* PROBLEM STATEMENT:
Transcribe all the lines below exactly. Omit the pictures.

* PROVIDED DATA:

****

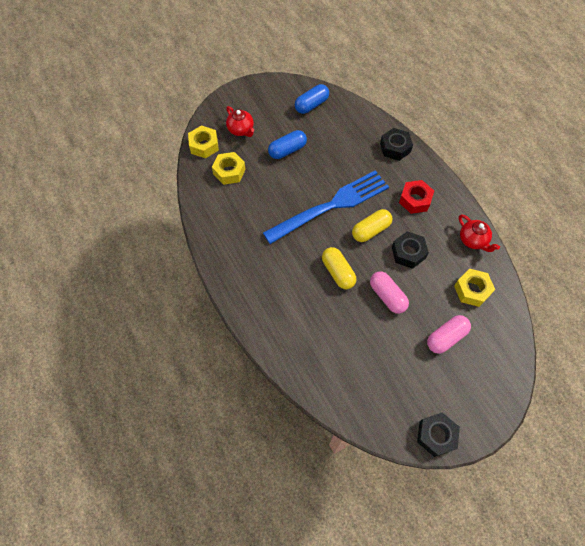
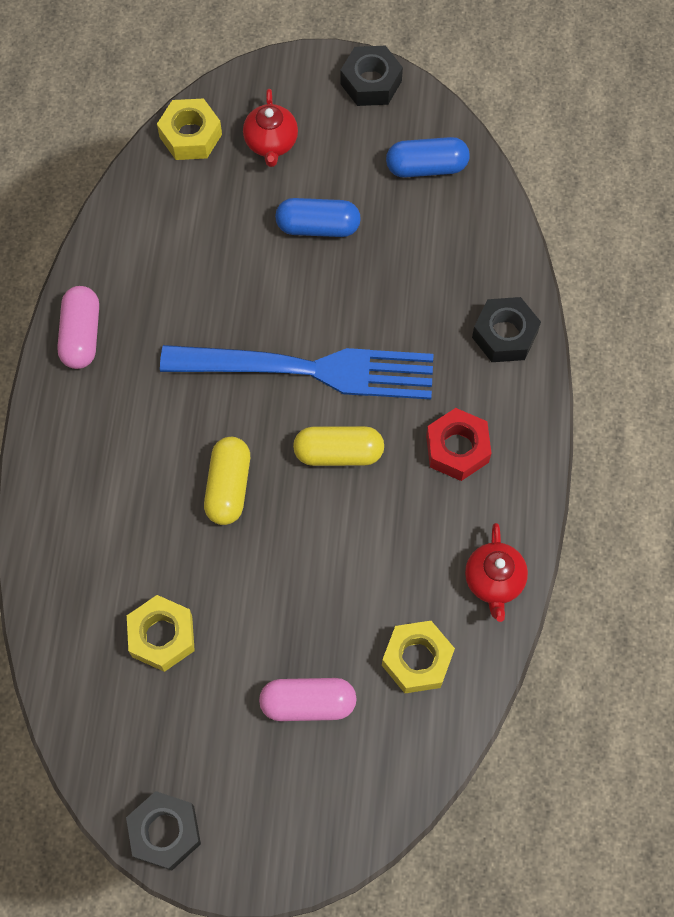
camera: 35 degrees right, 5 degrees up
yellow nut [212,152,246,185] -> yellow nut moved to [127,595,195,672]
pink capsule [370,271,409,314] -> pink capsule moved to [57,286,99,369]
black nut [392,231,429,269] -> black nut moved to [340,45,403,106]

****

* TASK RESPONSE:
camera: 35 degrees right, 5 degrees up
yellow nut [212,152,246,185] -> yellow nut moved to [127,595,195,672]
pink capsule [370,271,409,314] -> pink capsule moved to [57,286,99,369]
black nut [392,231,429,269] -> black nut moved to [340,45,403,106]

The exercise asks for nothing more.